[Coordinate-based object records]
BEGIN
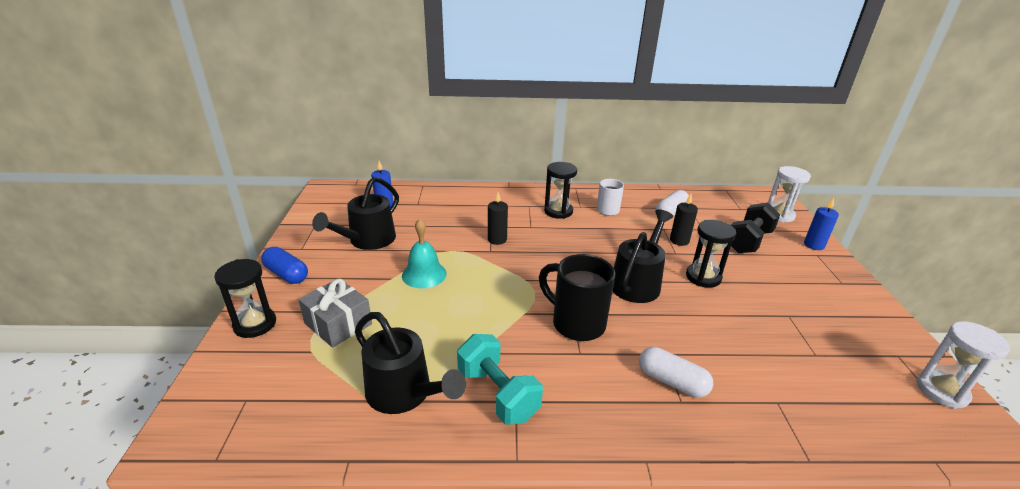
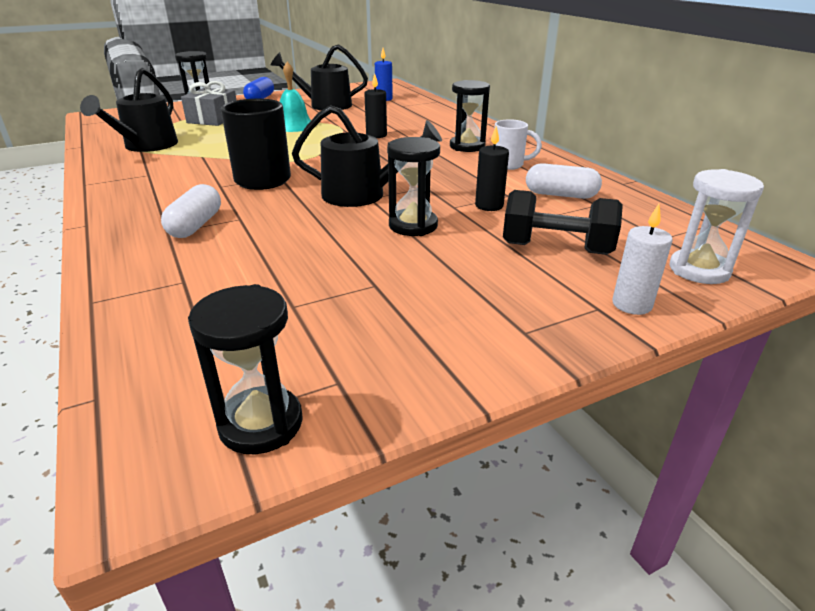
camera: 65 degrees right, 0 degrees up
turquoise dumbbell [457,334,543,425] -> none
blue candle [804,198,839,250] -> white candle [612,204,673,315]
white hourglass [916,321,1010,409] -> black hourglass [188,284,303,454]

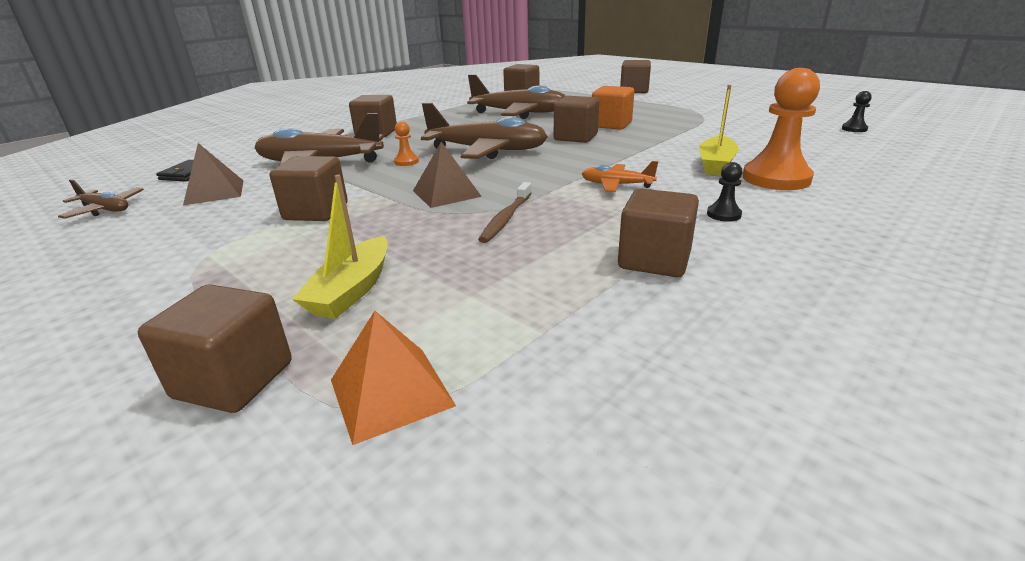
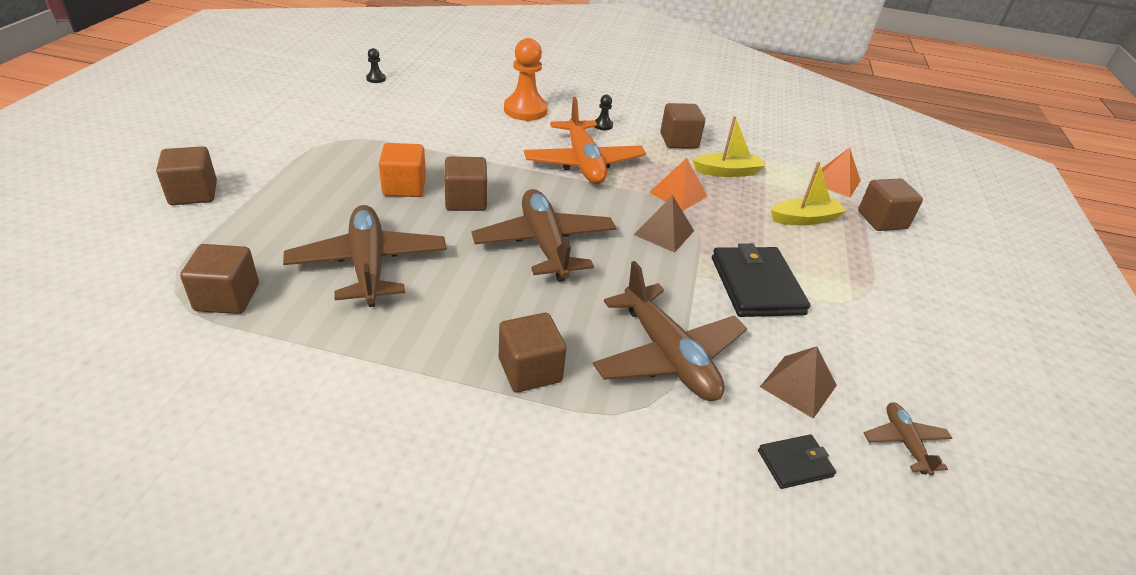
camera: 125 degrees left, 10 degrees up
brown cube [270,156,348,221] -> black wallet [712,243,810,317]
orange pawn [394,121,419,166] -> none
brown toothbrush [478,182,532,243] -> orange pyramid [649,158,708,211]
orange plane [582,161,658,192] -> orange plane [524,97,646,184], size x2.07
yellow boat [699,85,739,175] -> yellow boat moved to [693,116,765,177]

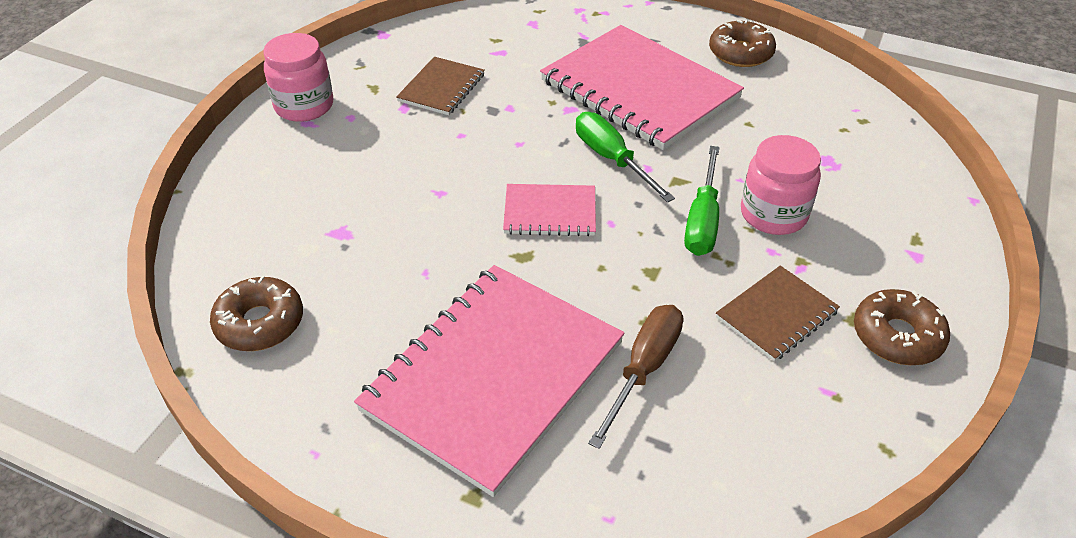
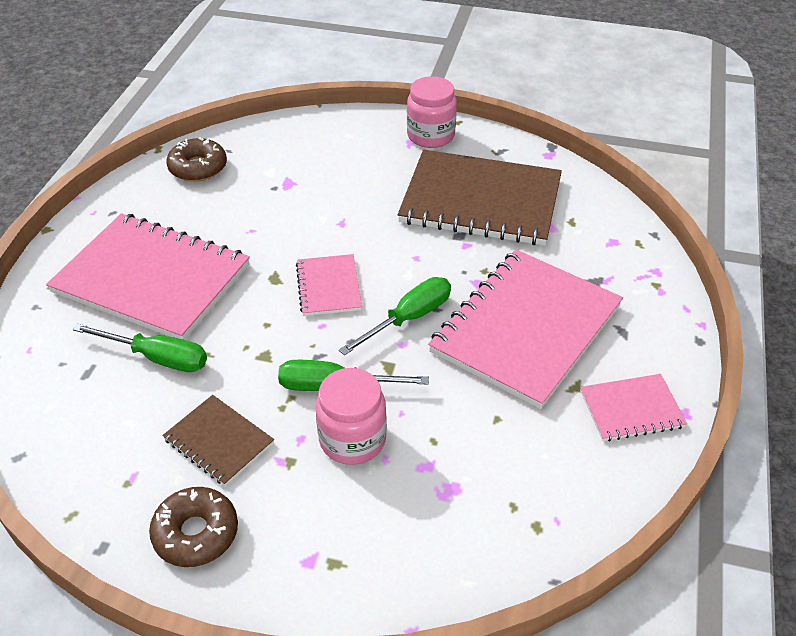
camera: 80 degrees right, 0 degrees up
brown notebook [396,57,485,115] -> brown notebook [398,150,562,246], size x2.09
brown screwdriver [588,305,683,449] -> green screwdriver [73,323,207,372]
brown donut [709,19,776,67] -> pink notebook [580,374,687,441]

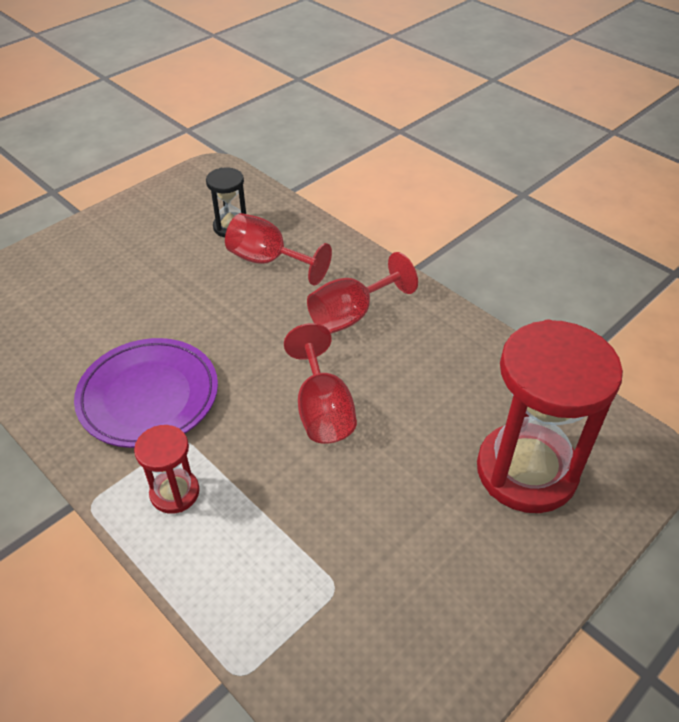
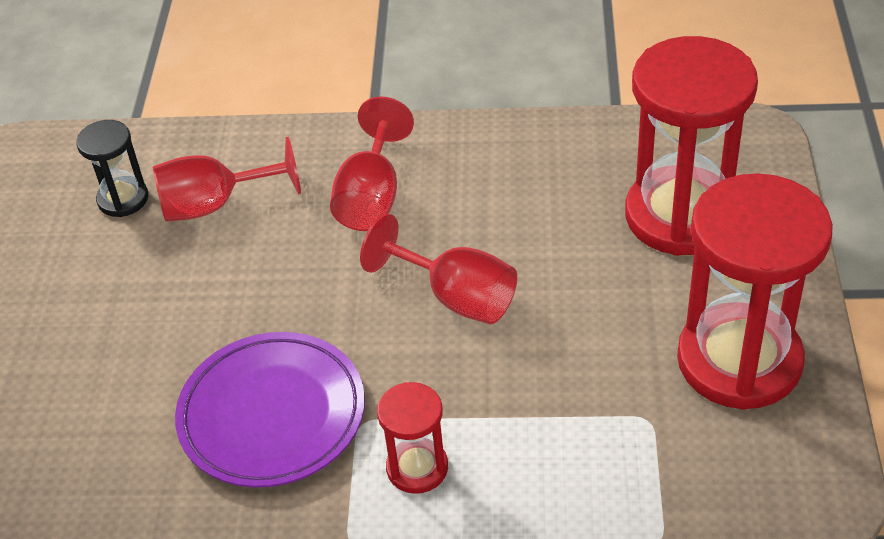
camera: 40 degrees left, 0 degrees up
none -> red hourglass [677,173,833,410]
END
About this exercise = Your task is to retype, exactly and only, the lines from the line holding "turquoise dumbbell [457,334,543,425] -> none" through the final line of the data above, with both ends kept. Drop the pictures.

Task response =
turquoise dumbbell [457,334,543,425] -> none
blue candle [804,198,839,250] -> white candle [612,204,673,315]
white hourglass [916,321,1010,409] -> black hourglass [188,284,303,454]

camera: 125 degrees left, 10 degrees up
brown cube [270,156,348,221] -> black wallet [712,243,810,317]
orange pawn [394,121,419,166] -> none
brown toothbrush [478,182,532,243] -> orange pyramid [649,158,708,211]
orange plane [582,161,658,192] -> orange plane [524,97,646,184], size x2.07
yellow boat [699,85,739,175] -> yellow boat moved to [693,116,765,177]

camera: 80 degrees right, 0 degrees up
brown notebook [396,57,485,115] -> brown notebook [398,150,562,246], size x2.09
brown screwdriver [588,305,683,449] -> green screwdriver [73,323,207,372]
brown donut [709,19,776,67] -> pink notebook [580,374,687,441]

camera: 40 degrees left, 0 degrees up
none -> red hourglass [677,173,833,410]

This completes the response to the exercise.